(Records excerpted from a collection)
=== Section Start ===
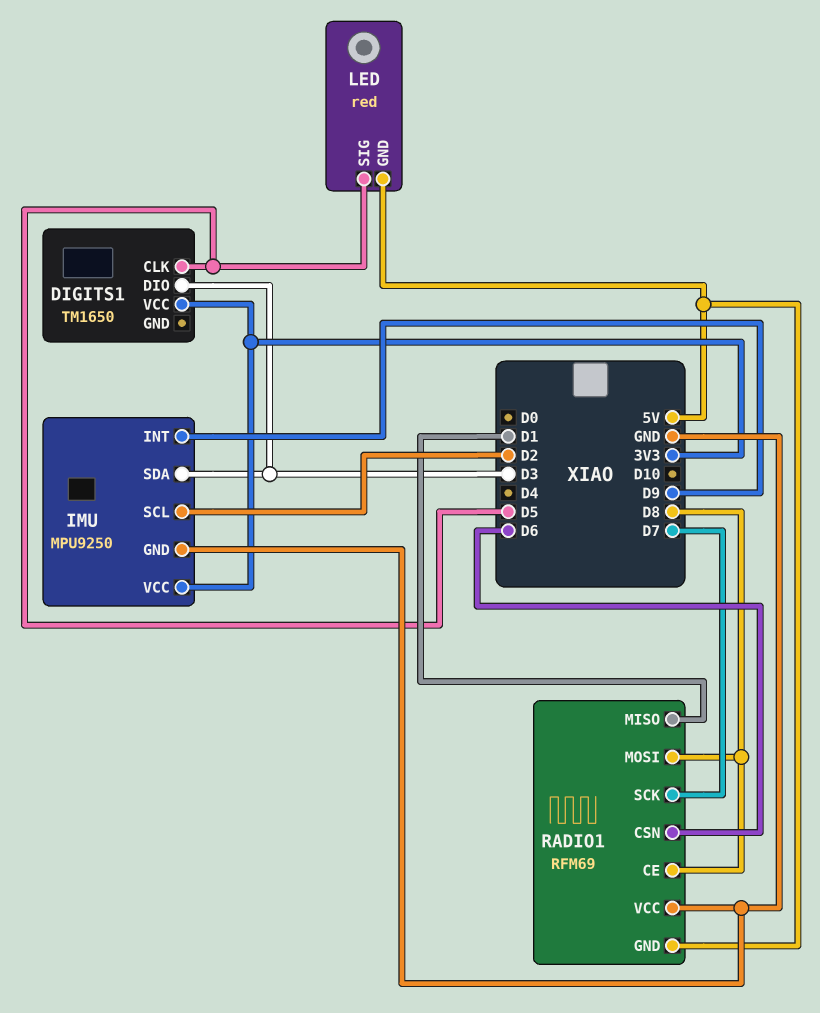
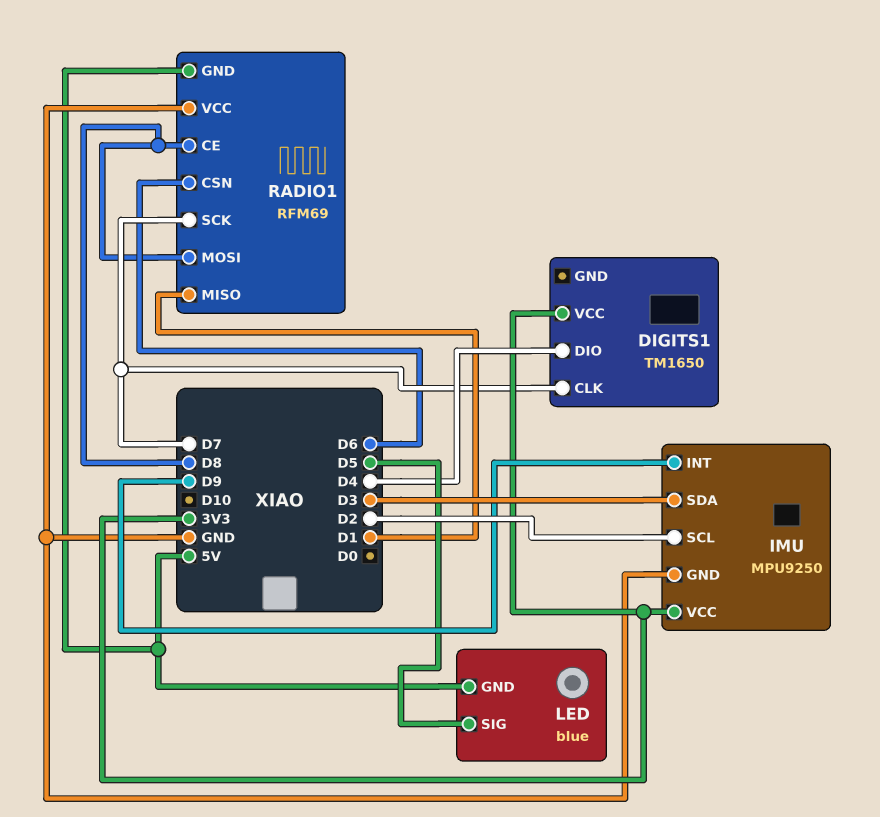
DIGITS1 pin CLK: D5 -> D7
DIGITS1 pin DIO: D3 -> D4
LED: red -> blue

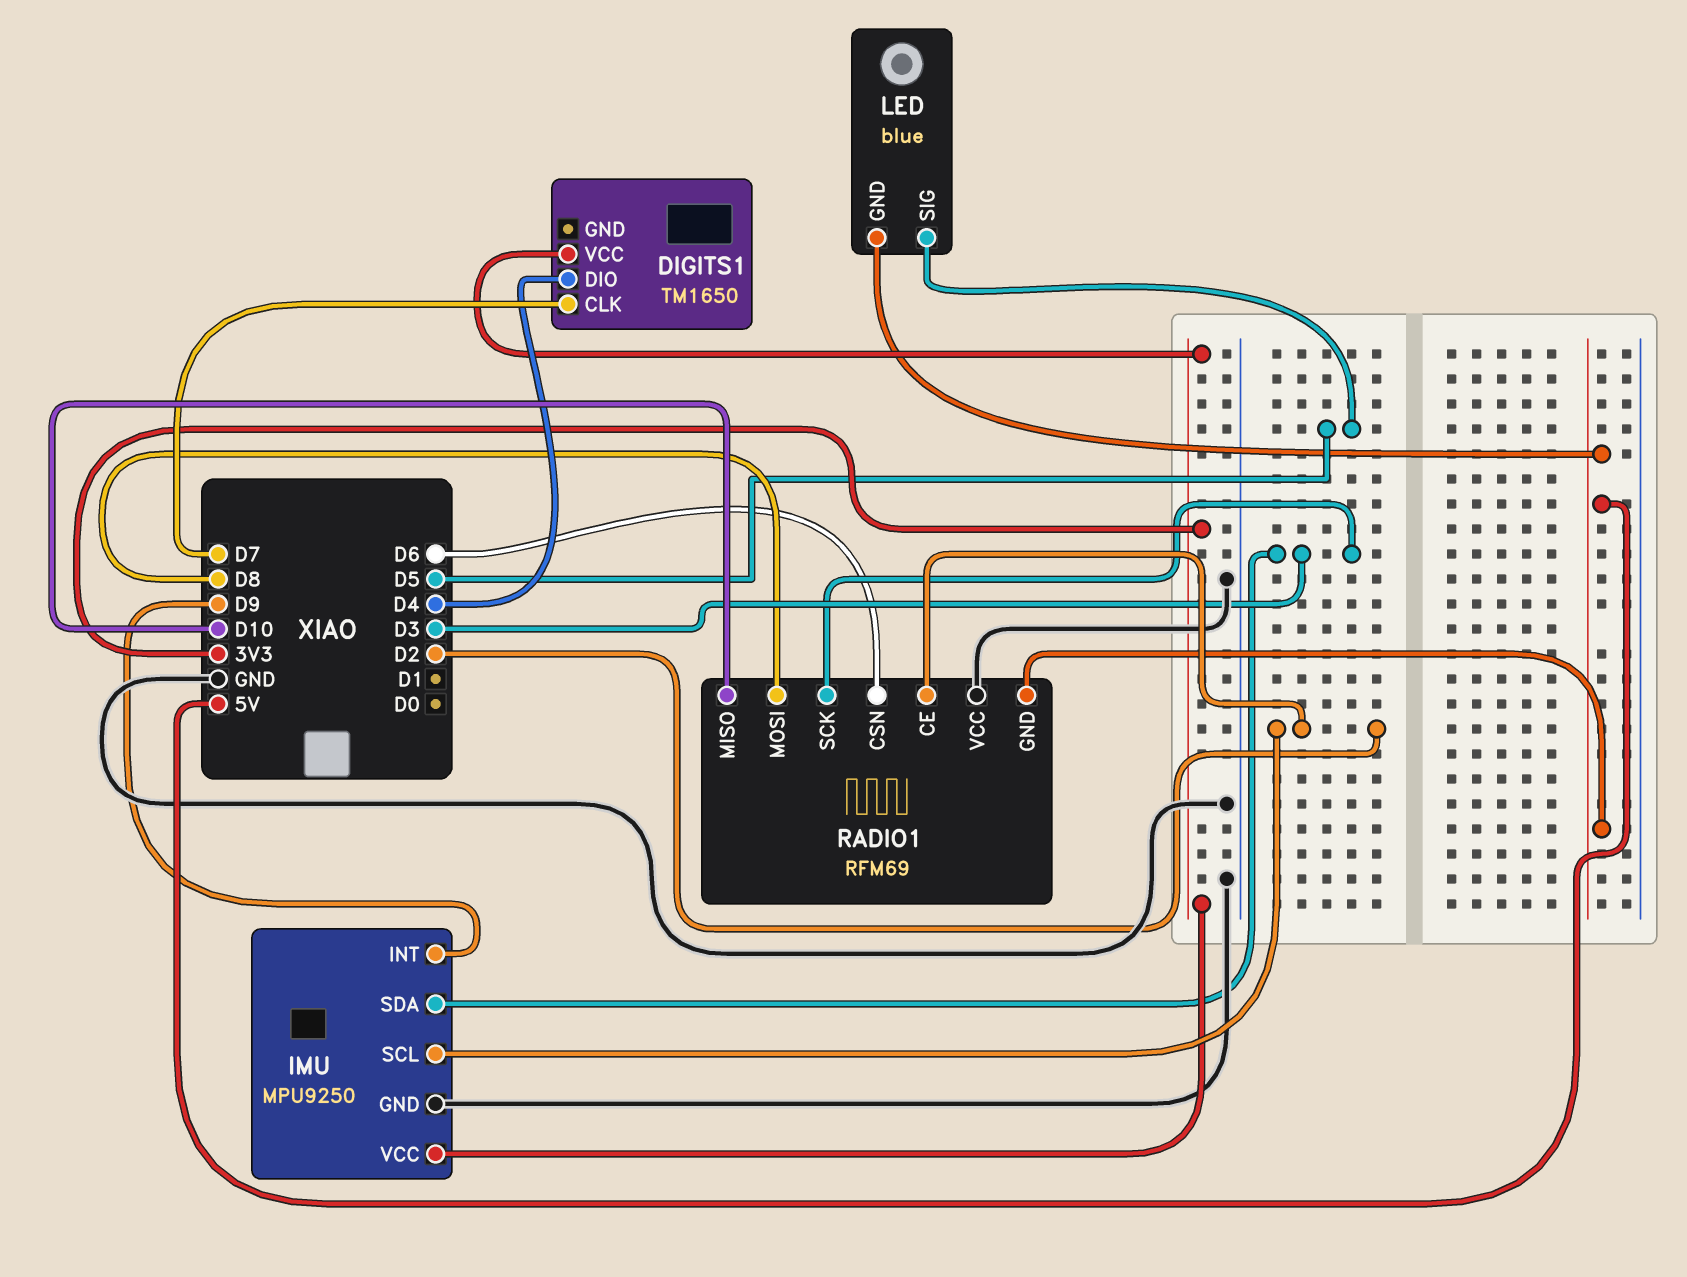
RADIO1 pin CE: D8 -> D2
RADIO1 pin MISO: D1 -> D10
RADIO1 pin SCK: D7 -> D3

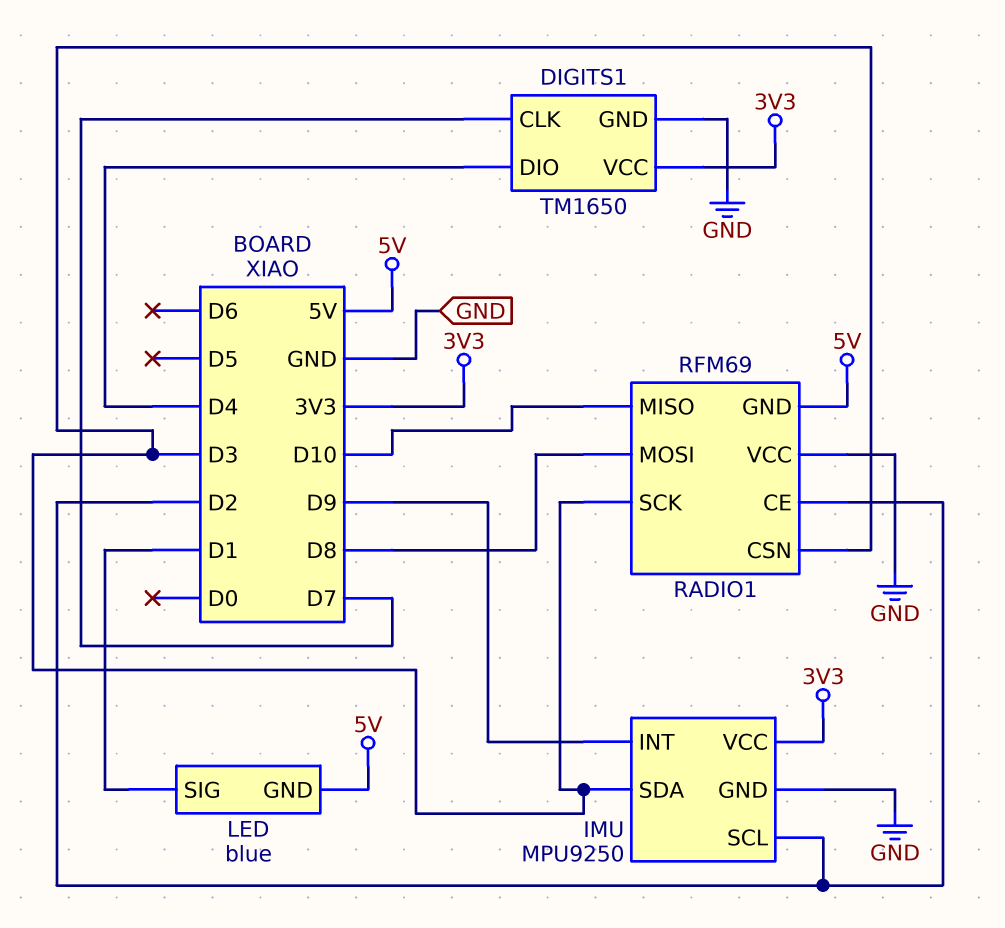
DIGITS1 pin GND: none -> GND
LED pin SIG: D5 -> D1
RADIO1 pin CSN: D6 -> D3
=== Section End ===
▸ **Exercise description**: Exactly the lines from the one that contains "RADIO1 pin CE: D8 -> D2" through the final line of the records above are needed, given again word for word, with every picture left out.

▸ **Result of this task**:
RADIO1 pin CE: D8 -> D2
RADIO1 pin MISO: D1 -> D10
RADIO1 pin SCK: D7 -> D3

DIGITS1 pin GND: none -> GND
LED pin SIG: D5 -> D1
RADIO1 pin CSN: D6 -> D3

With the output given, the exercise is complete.